### [Material to process]
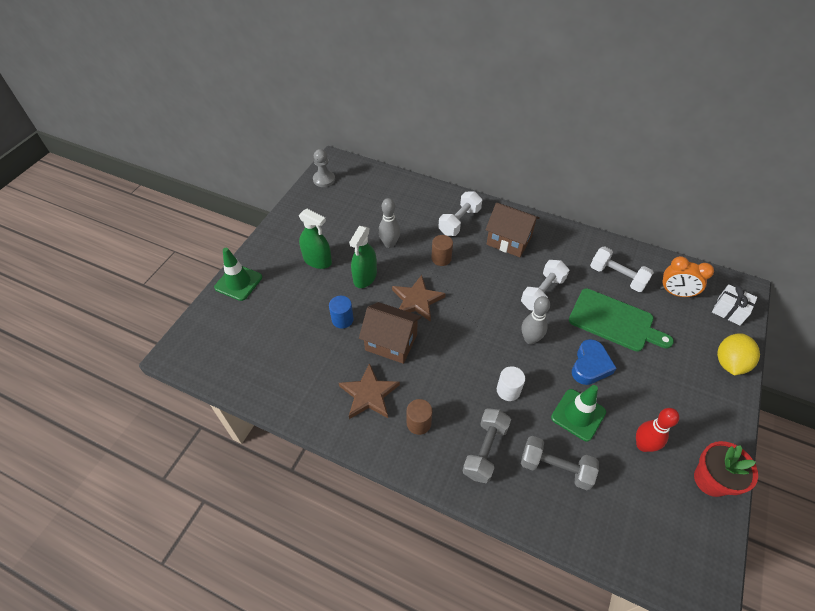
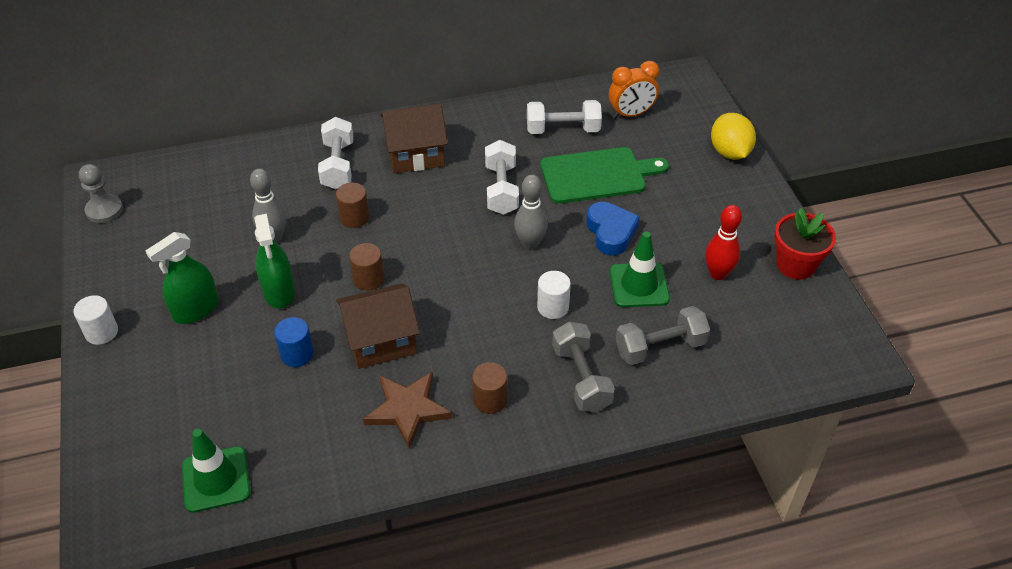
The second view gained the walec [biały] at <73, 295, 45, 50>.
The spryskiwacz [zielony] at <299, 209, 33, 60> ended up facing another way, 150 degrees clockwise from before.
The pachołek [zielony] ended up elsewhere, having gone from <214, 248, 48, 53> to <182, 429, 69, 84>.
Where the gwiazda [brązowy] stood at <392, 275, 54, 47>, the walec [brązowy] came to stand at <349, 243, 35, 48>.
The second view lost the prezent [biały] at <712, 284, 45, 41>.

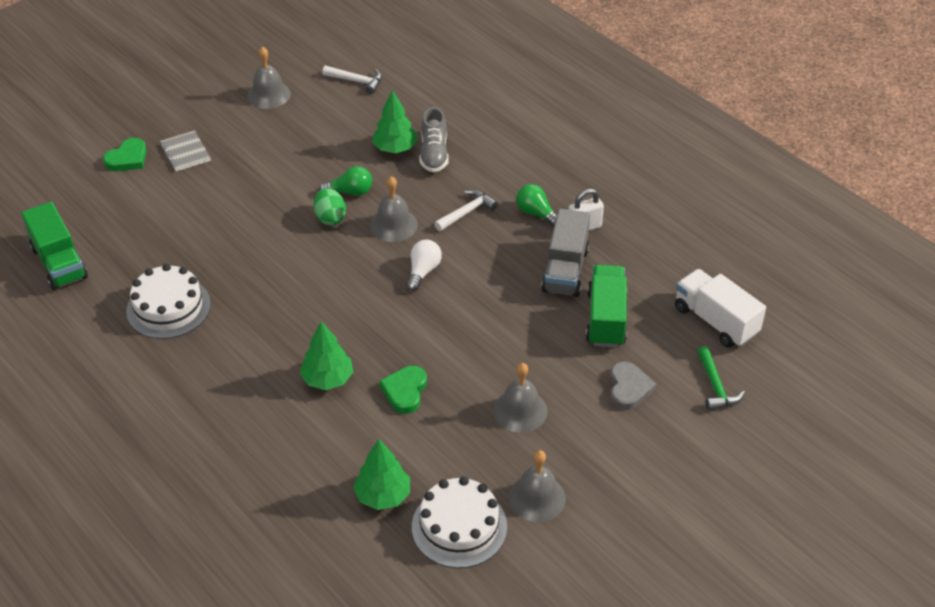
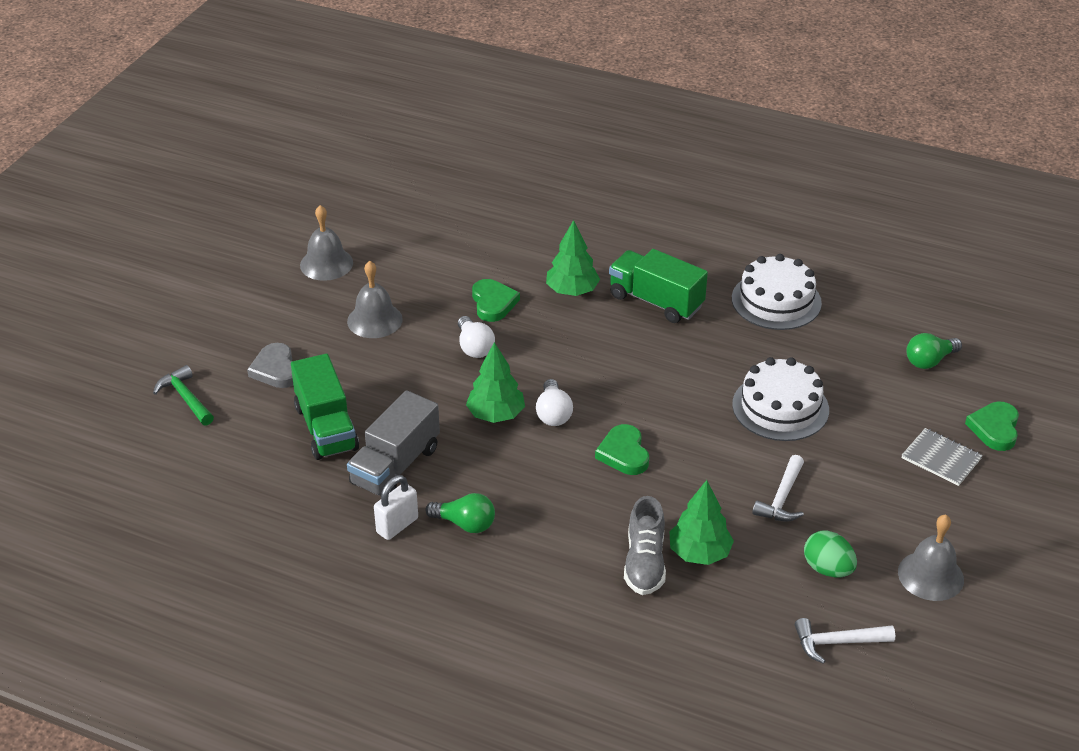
The ciężarówka [szary] at <541, 209, 49, 88> ended up facing another way, 135 degrees counterclockwise from before.
The second view gained the żarówka [biały] at <458, 316, 37, 42>.
The drzewko [zielony] ended up elsewhere, having gone from <353, 439, 57, 71> to <466, 342, 59, 81>.
Where the dzwonek [szary] stood at <370, 176, 48, 66>, the serce [zielony] came to stand at <595, 424, 54, 51>.
The ciężarówka [zielony] ended up elsewhere, having gone from <21, 202, 67, 88> to <609, 249, 99, 74>.
The but [szary] at <419, 107, 30, 65> ended up facing another way, 150 degrees counterclockwise from before.
The tort [biały] ended up elsewhere, having gone from <412, 476, 95, 92> to <732, 357, 97, 84>.
The młotek [biały] ended up elsewhere, having gone from <434, 189, 64, 42> to <752, 455, 52, 67>.
The jajko [zielony] ended up elsewhere, having gone from <314, 188, 32, 37> to <804, 531, 53, 47>.
The żarówka [zielony] ended up elsewhere, having gone from <319, 166, 53, 30> to <906, 333, 56, 36>.
The second view lost the ciężarówka [biały] at <675, 269, 91, 78>.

### [Work order]
Write out each entry word for word, images excluded.

### [Worked solution]
The second view gained the walec [biały] at <73, 295, 45, 50>.
The spryskiwacz [zielony] at <299, 209, 33, 60> ended up facing another way, 150 degrees clockwise from before.
The pachołek [zielony] ended up elsewhere, having gone from <214, 248, 48, 53> to <182, 429, 69, 84>.
Where the gwiazda [brązowy] stood at <392, 275, 54, 47>, the walec [brązowy] came to stand at <349, 243, 35, 48>.
The second view lost the prezent [biały] at <712, 284, 45, 41>.

The ciężarówka [szary] at <541, 209, 49, 88> ended up facing another way, 135 degrees counterclockwise from before.
The second view gained the żarówka [biały] at <458, 316, 37, 42>.
The drzewko [zielony] ended up elsewhere, having gone from <353, 439, 57, 71> to <466, 342, 59, 81>.
Where the dzwonek [szary] stood at <370, 176, 48, 66>, the serce [zielony] came to stand at <595, 424, 54, 51>.
The ciężarówka [zielony] ended up elsewhere, having gone from <21, 202, 67, 88> to <609, 249, 99, 74>.
The but [szary] at <419, 107, 30, 65> ended up facing another way, 150 degrees counterclockwise from before.
The tort [biały] ended up elsewhere, having gone from <412, 476, 95, 92> to <732, 357, 97, 84>.
The młotek [biały] ended up elsewhere, having gone from <434, 189, 64, 42> to <752, 455, 52, 67>.
The jajko [zielony] ended up elsewhere, having gone from <314, 188, 32, 37> to <804, 531, 53, 47>.
The żarówka [zielony] ended up elsewhere, having gone from <319, 166, 53, 30> to <906, 333, 56, 36>.
The second view lost the ciężarówka [biały] at <675, 269, 91, 78>.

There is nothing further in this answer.